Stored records
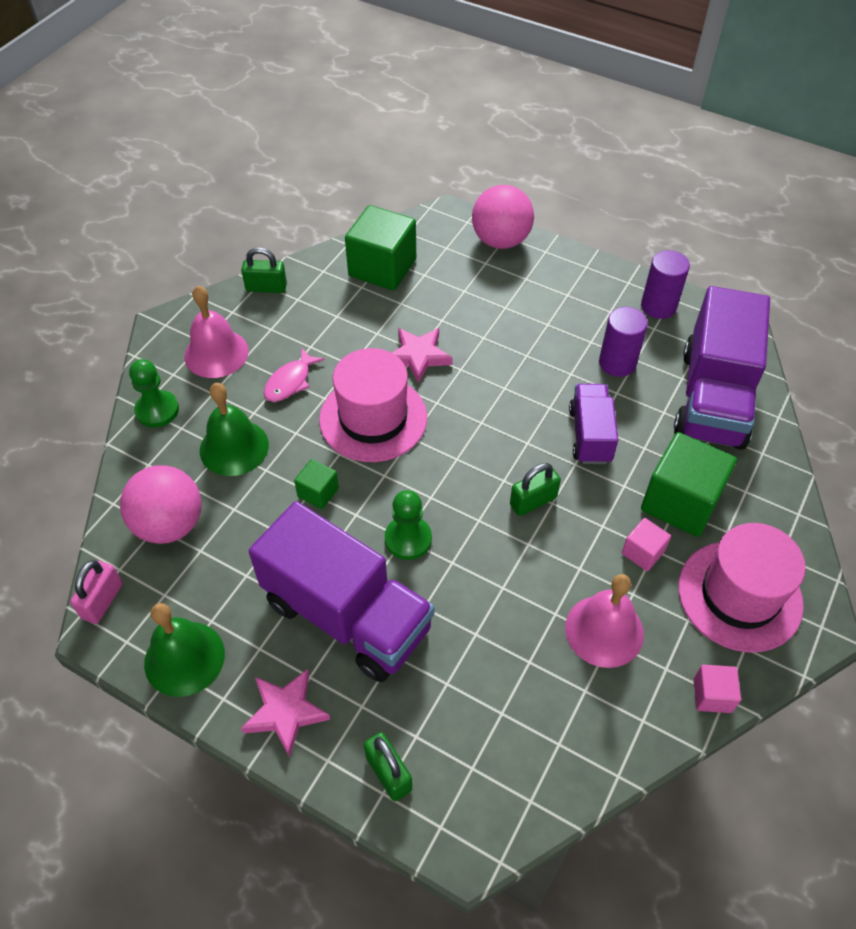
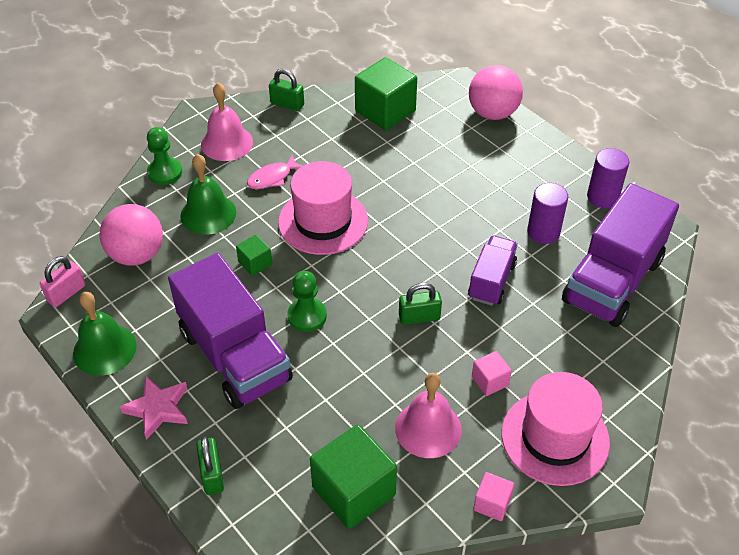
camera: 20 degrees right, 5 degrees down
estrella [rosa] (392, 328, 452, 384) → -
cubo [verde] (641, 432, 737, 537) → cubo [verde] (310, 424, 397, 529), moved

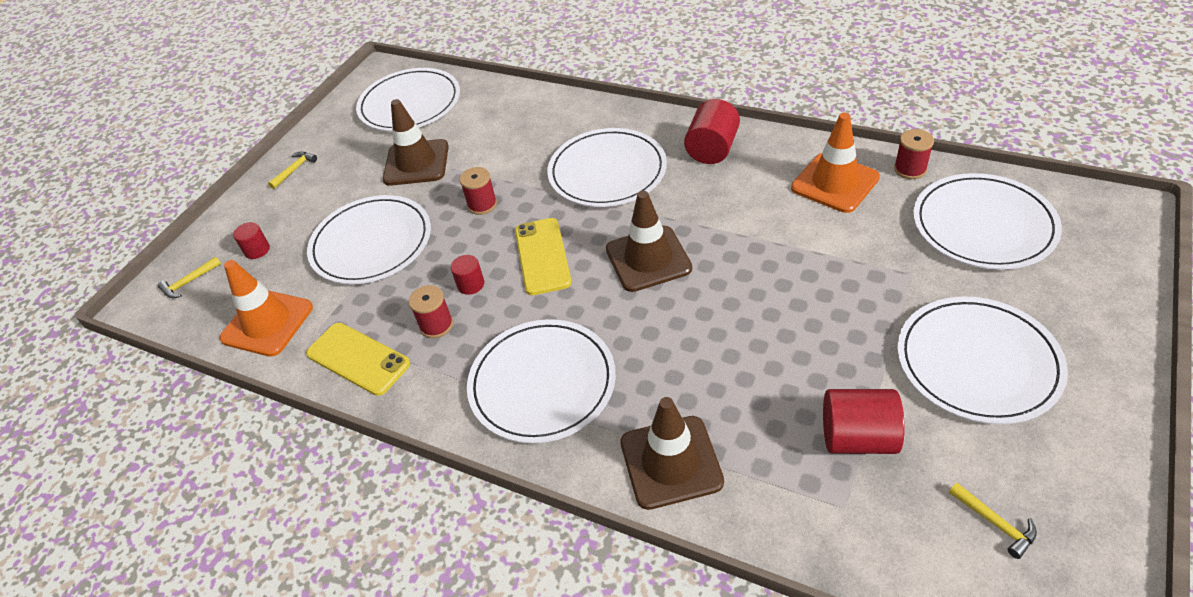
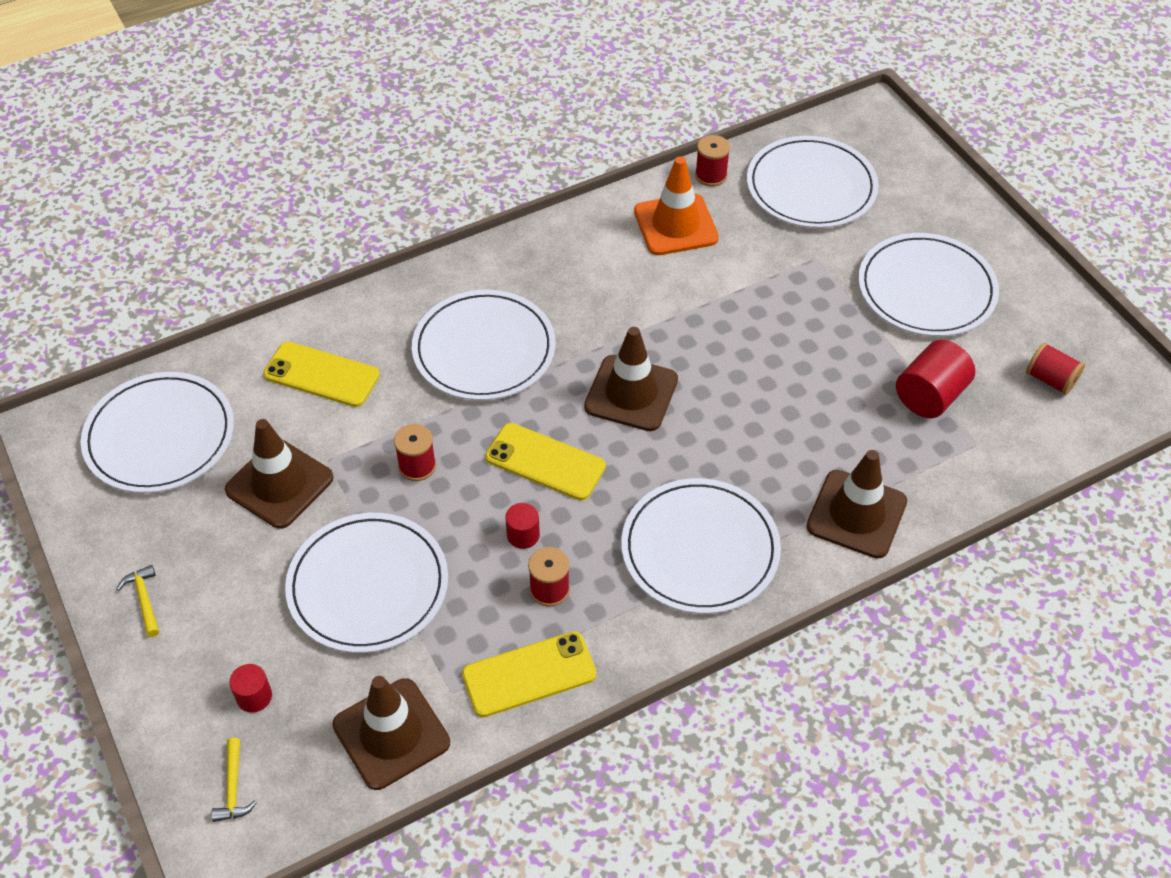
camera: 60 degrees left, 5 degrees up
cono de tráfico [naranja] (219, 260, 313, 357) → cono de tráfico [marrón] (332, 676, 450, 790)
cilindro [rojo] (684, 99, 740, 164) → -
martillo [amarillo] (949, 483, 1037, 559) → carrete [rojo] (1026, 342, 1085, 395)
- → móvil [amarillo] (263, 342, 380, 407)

...

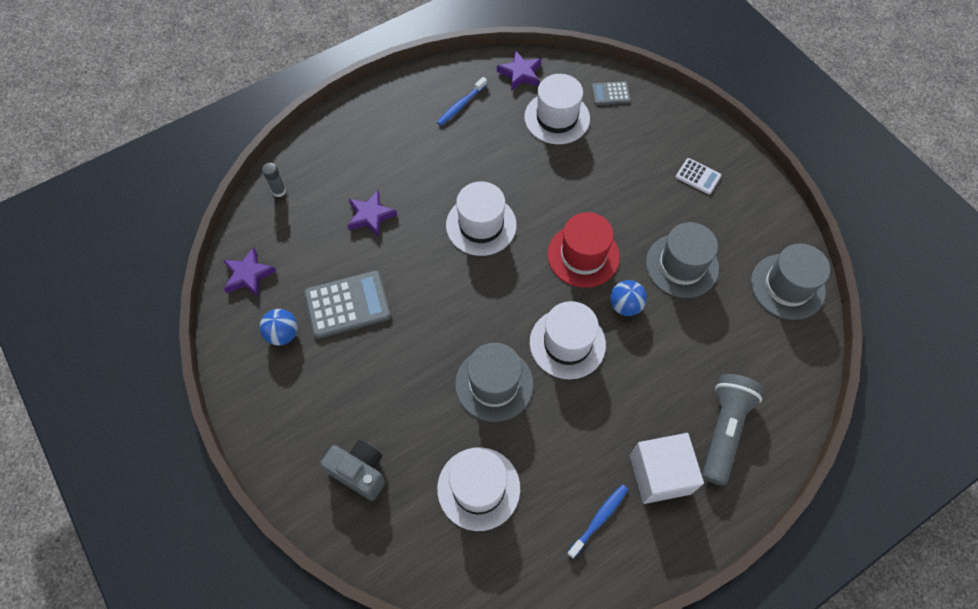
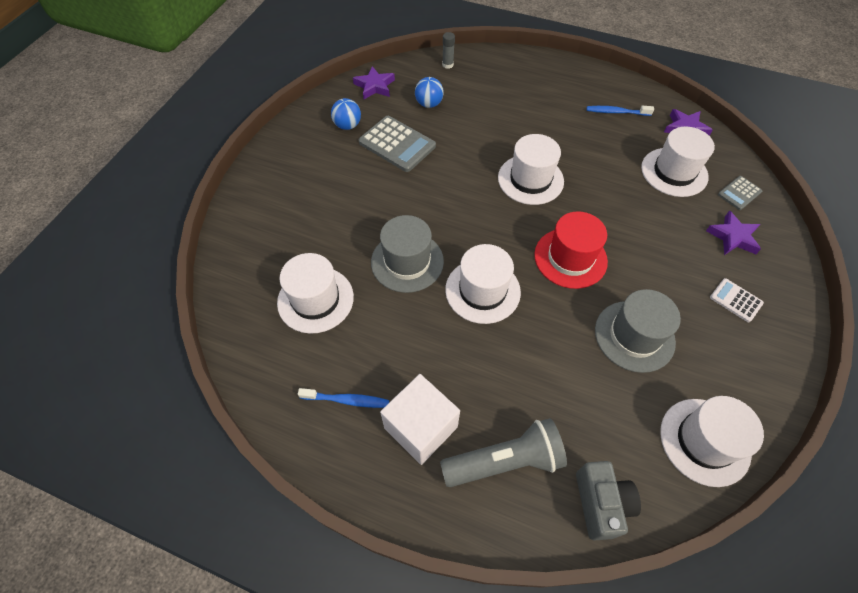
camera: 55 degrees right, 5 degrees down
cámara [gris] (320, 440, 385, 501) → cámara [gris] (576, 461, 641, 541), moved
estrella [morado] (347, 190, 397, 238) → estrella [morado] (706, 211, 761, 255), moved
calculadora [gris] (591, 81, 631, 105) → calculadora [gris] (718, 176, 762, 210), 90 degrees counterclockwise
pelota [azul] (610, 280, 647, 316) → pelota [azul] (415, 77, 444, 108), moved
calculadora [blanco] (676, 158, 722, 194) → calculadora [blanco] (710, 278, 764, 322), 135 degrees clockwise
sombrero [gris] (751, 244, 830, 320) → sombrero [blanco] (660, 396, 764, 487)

== What you will do ==
Out of the data above, give again only the lines starting at the one holding "camera: 20 degrees right, 5 degrees down" and ending at the one holding "estrella [rosa] (392, 328, 452, 384)", unchanged.

== Reply to the task ==
camera: 20 degrees right, 5 degrees down
estrella [rosa] (392, 328, 452, 384) → -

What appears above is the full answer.